### [Try it]
Write every record out again exactly, and keep images out of it.

Given data: Begin

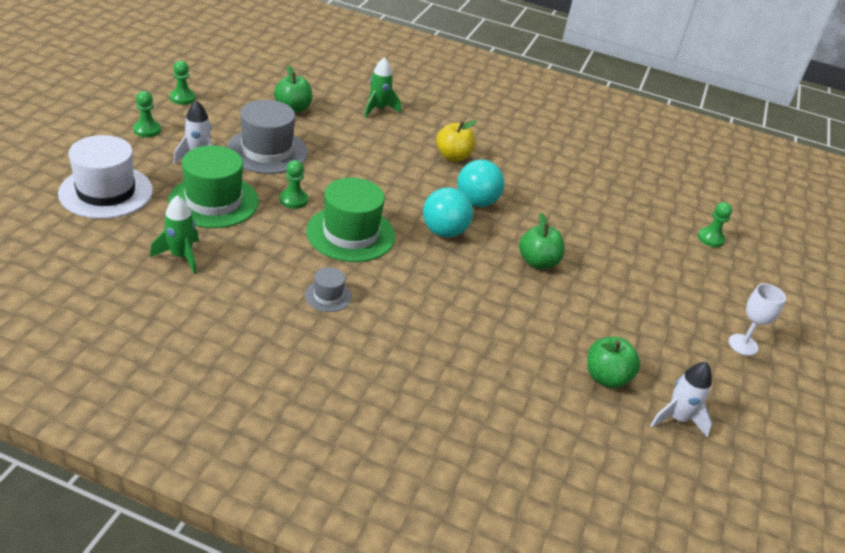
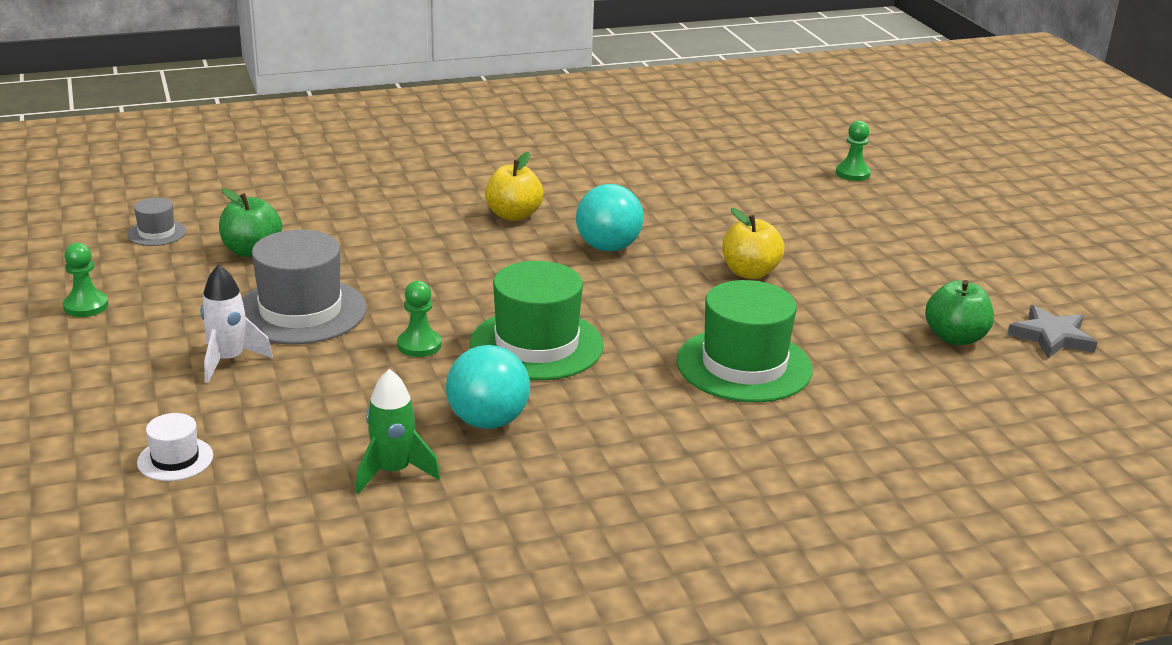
camera: 35 degrees left, 10 degrees down
white hat [58,135,153,219] -> white hat [137,413,213,481], size x0.48
green pawn [133,91,161,137] -> none
green hat [168,145,259,228] -> green hat moved to [677,280,813,402]
grey hat [305,267,352,312] -> grey hat moved to [127,198,186,246]
green rocket [364,57,401,118] -> none
turquoise ball [423,187,473,238] -> turquoise ball moved to [446,345,530,429]
green apple [519,213,565,269] -> yellow apple [722,208,785,279]
white rocket [650,362,712,437] -> grey star [1007,305,1097,358]
white goblet [729,284,786,356] -> none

Given data: End

### [Exercise response]
camera: 35 degrees left, 10 degrees down
white hat [58,135,153,219] -> white hat [137,413,213,481], size x0.48
green pawn [133,91,161,137] -> none
green hat [168,145,259,228] -> green hat moved to [677,280,813,402]
grey hat [305,267,352,312] -> grey hat moved to [127,198,186,246]
green rocket [364,57,401,118] -> none
turquoise ball [423,187,473,238] -> turquoise ball moved to [446,345,530,429]
green apple [519,213,565,269] -> yellow apple [722,208,785,279]
white rocket [650,362,712,437] -> grey star [1007,305,1097,358]
white goblet [729,284,786,356] -> none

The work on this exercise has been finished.